Material supplied:

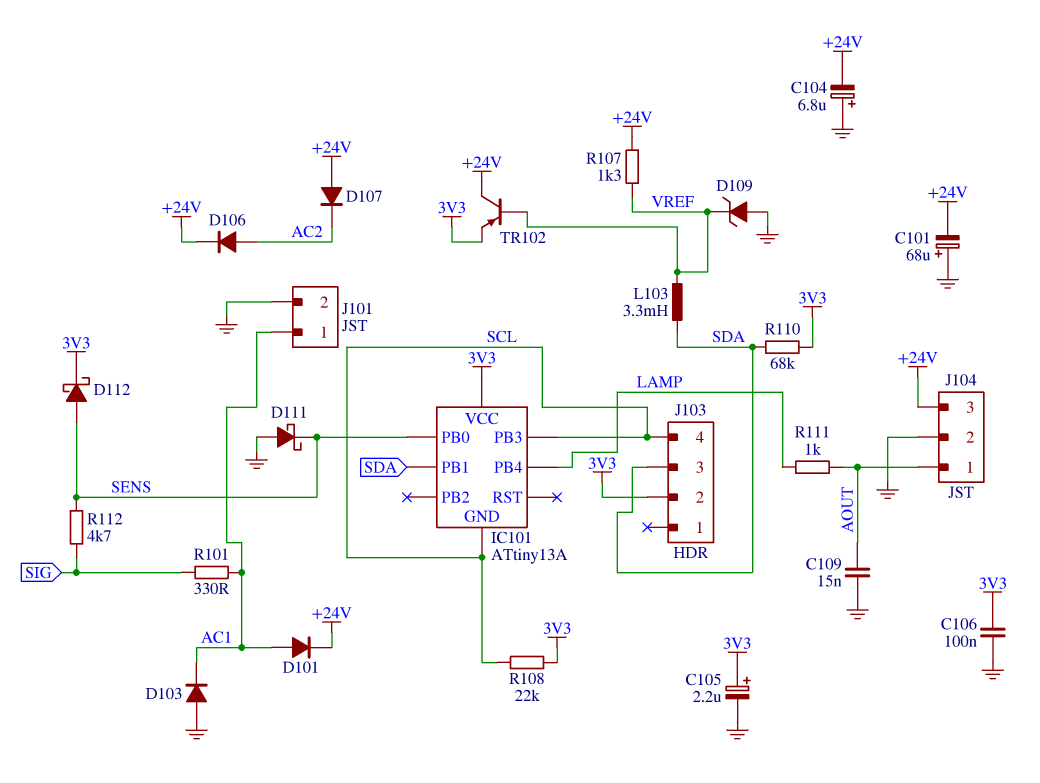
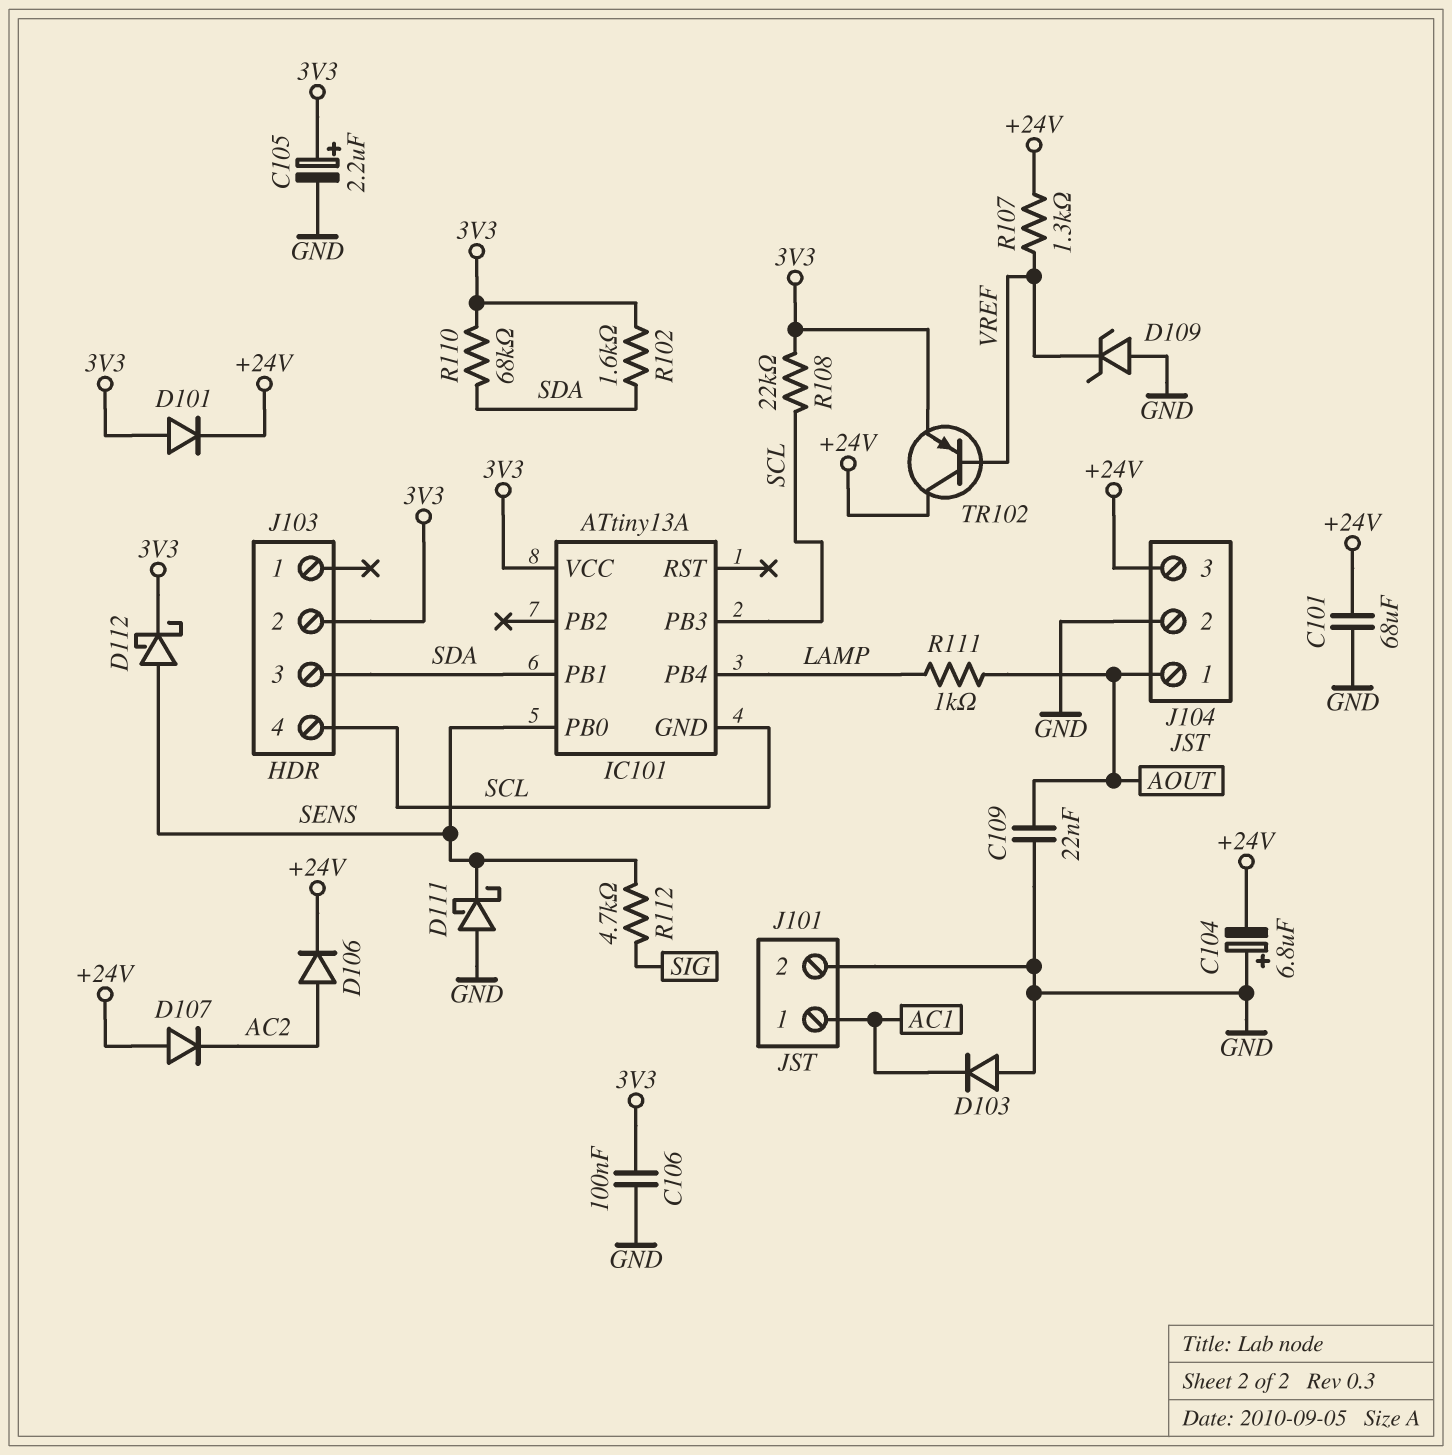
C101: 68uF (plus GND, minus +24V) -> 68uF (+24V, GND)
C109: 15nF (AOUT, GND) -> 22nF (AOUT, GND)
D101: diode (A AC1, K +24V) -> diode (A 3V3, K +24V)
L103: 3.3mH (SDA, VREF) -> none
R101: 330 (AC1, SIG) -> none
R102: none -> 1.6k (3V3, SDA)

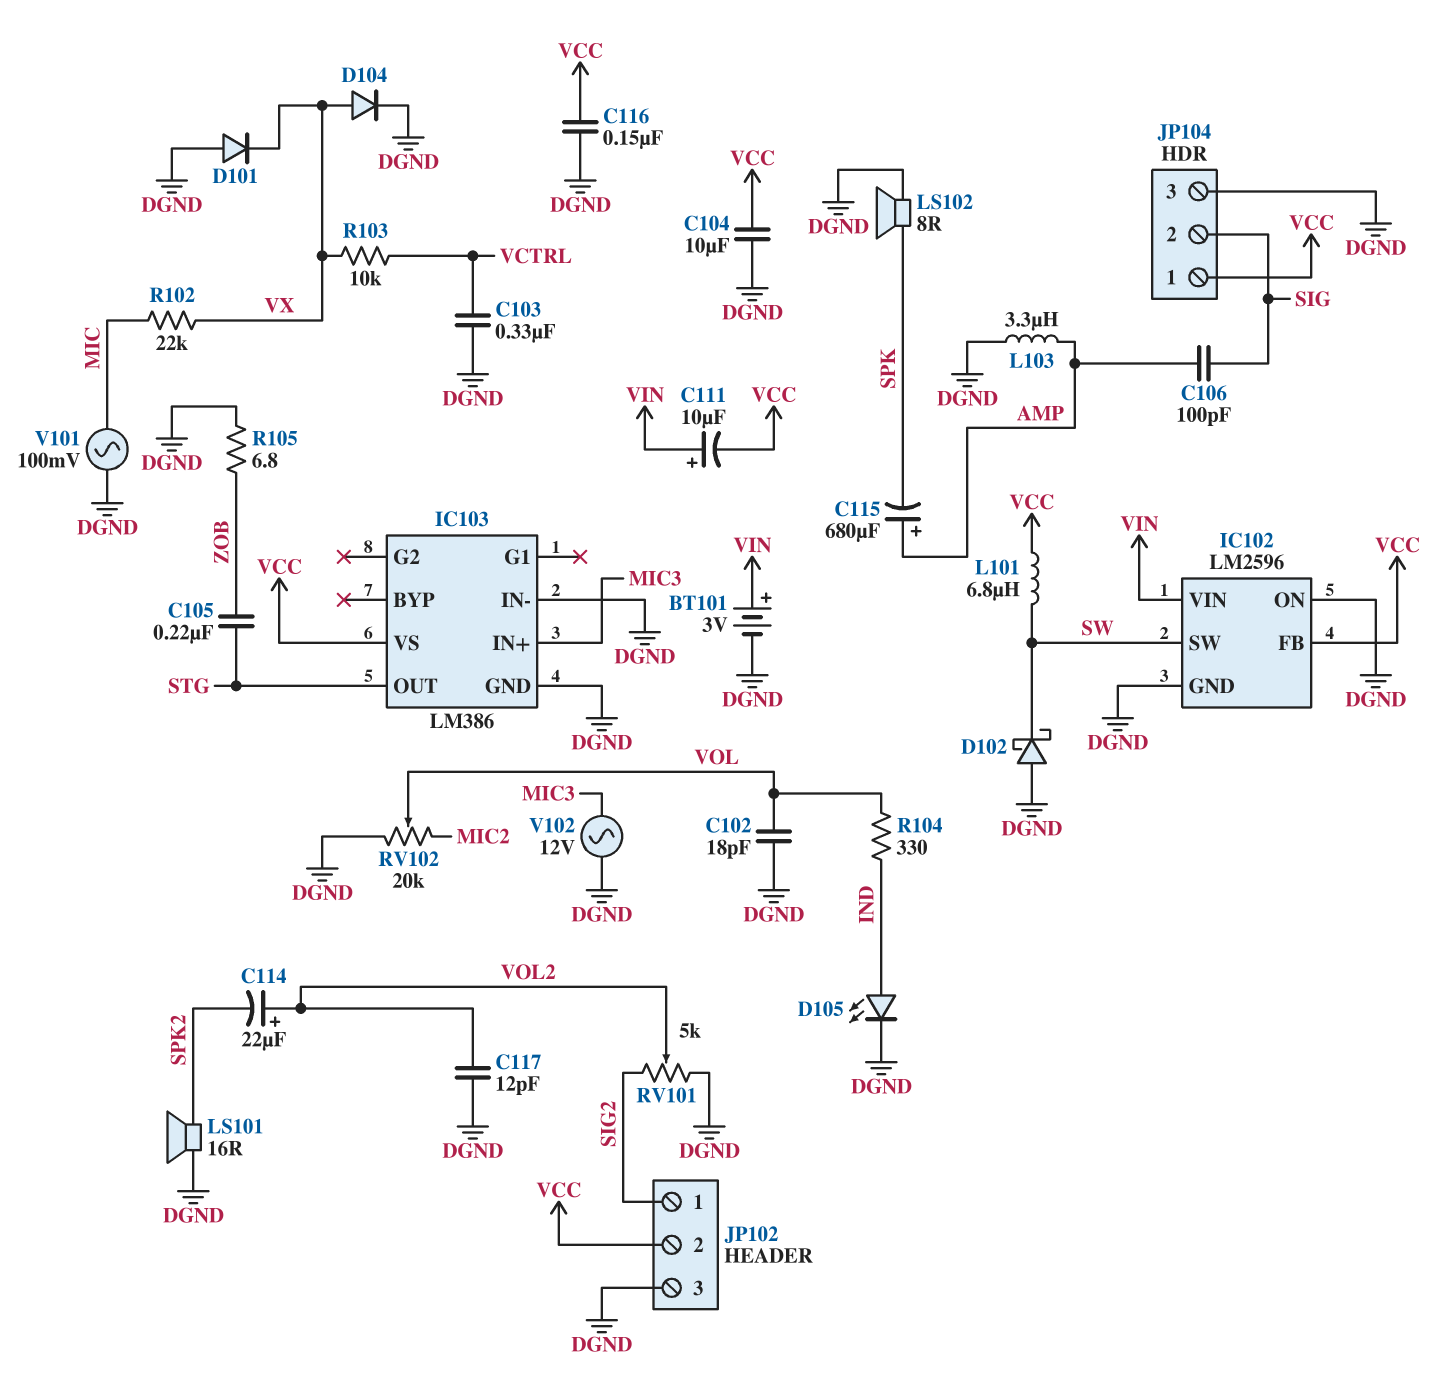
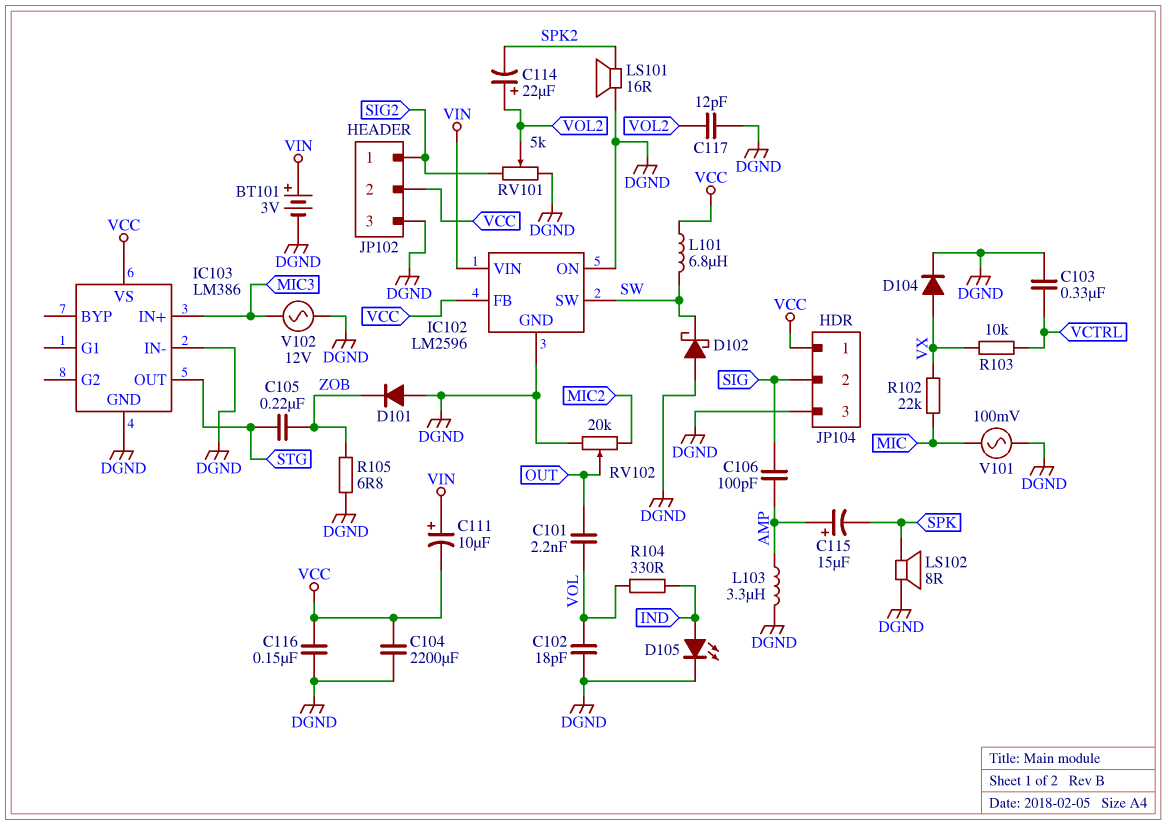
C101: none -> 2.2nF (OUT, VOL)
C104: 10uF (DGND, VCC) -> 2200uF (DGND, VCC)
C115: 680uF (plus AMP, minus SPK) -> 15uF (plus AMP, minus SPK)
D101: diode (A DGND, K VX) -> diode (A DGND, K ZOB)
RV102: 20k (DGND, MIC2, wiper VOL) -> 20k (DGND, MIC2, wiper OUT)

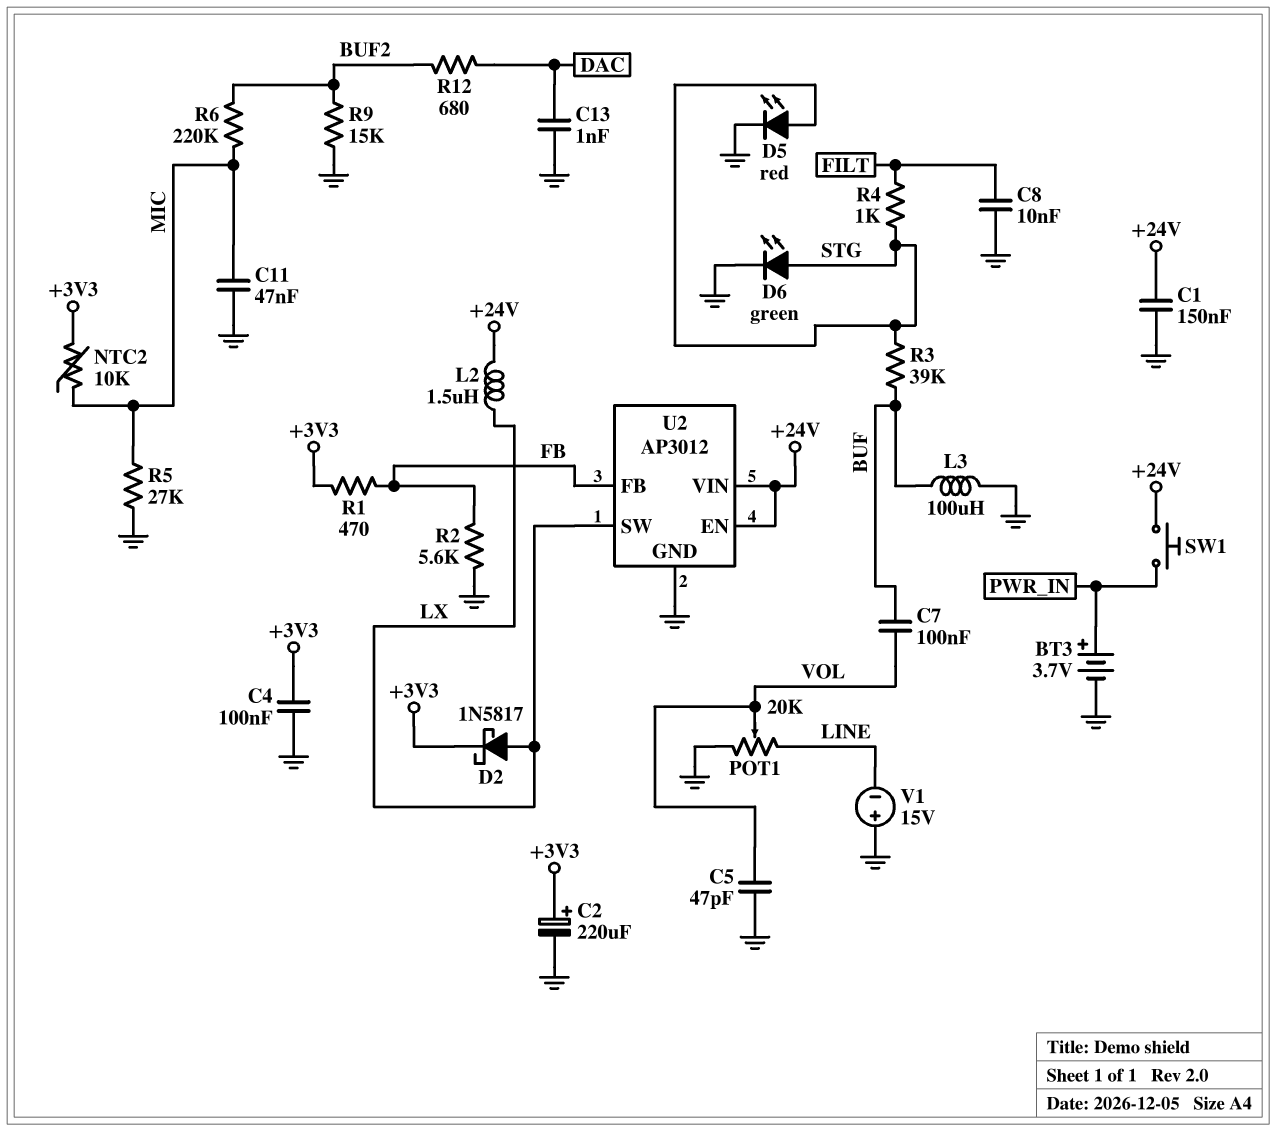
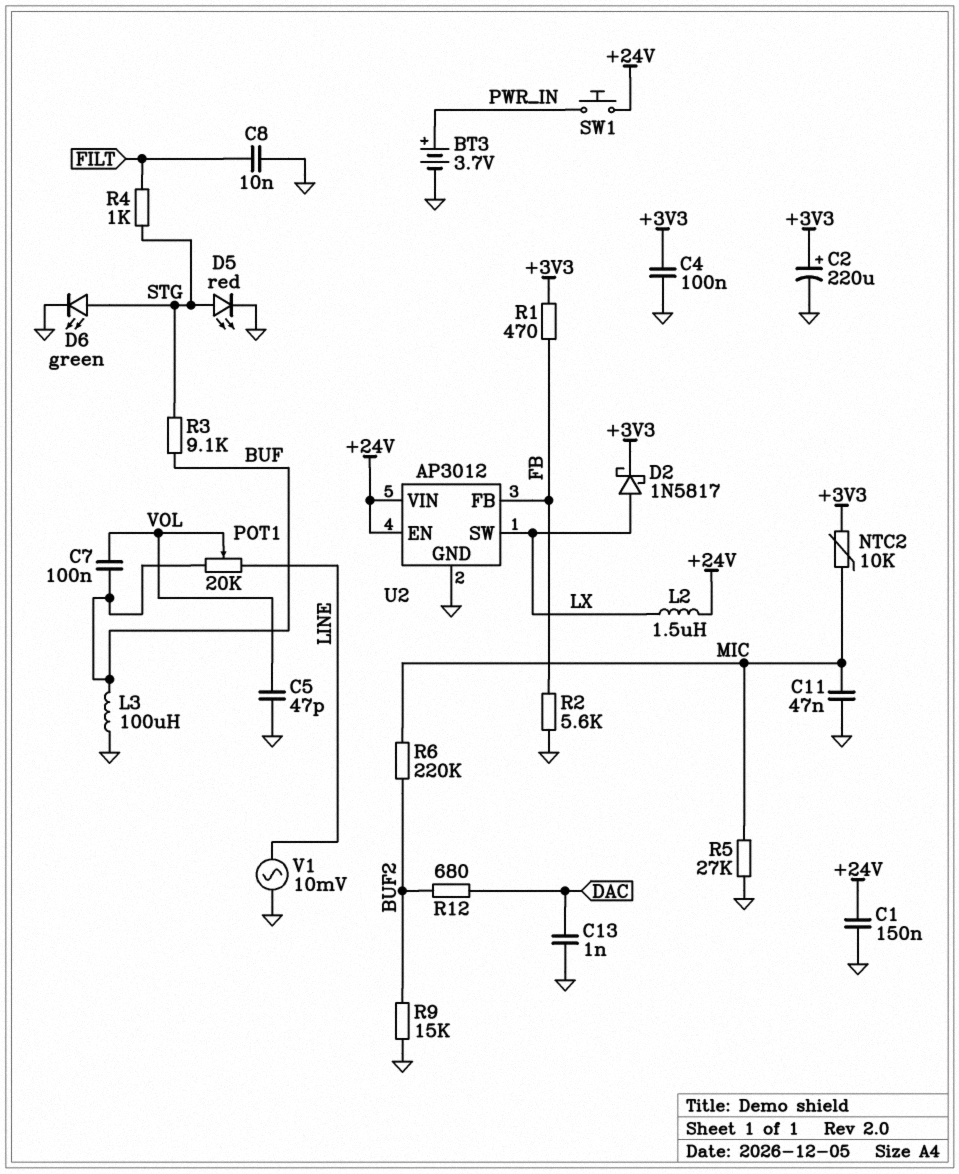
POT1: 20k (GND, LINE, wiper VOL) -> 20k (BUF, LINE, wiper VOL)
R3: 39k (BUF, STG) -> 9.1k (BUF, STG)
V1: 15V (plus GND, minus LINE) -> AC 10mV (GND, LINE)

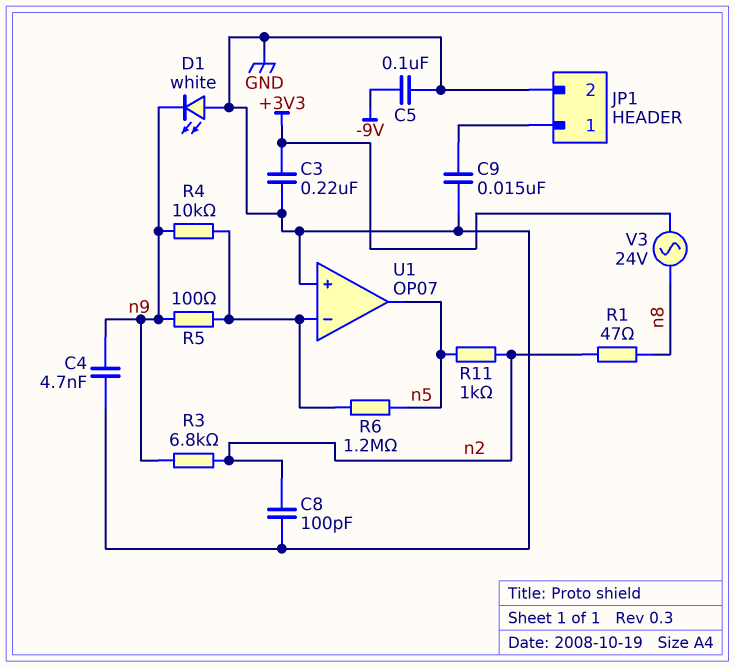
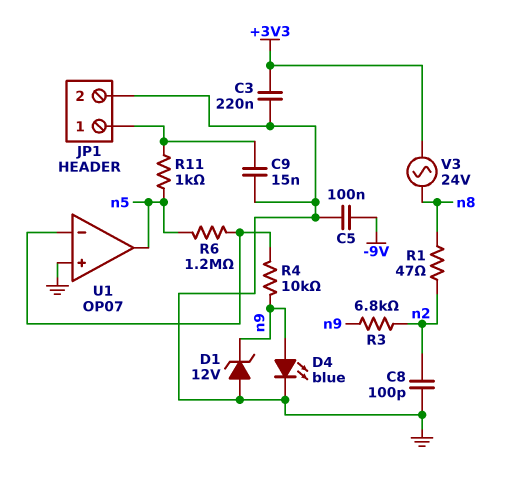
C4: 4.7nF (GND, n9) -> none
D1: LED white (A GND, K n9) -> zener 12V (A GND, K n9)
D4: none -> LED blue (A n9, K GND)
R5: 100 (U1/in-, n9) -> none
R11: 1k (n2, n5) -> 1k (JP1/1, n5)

The task: Across all the records above, count the lines that contain "DGND" and reply with only the number.

Completed task: 3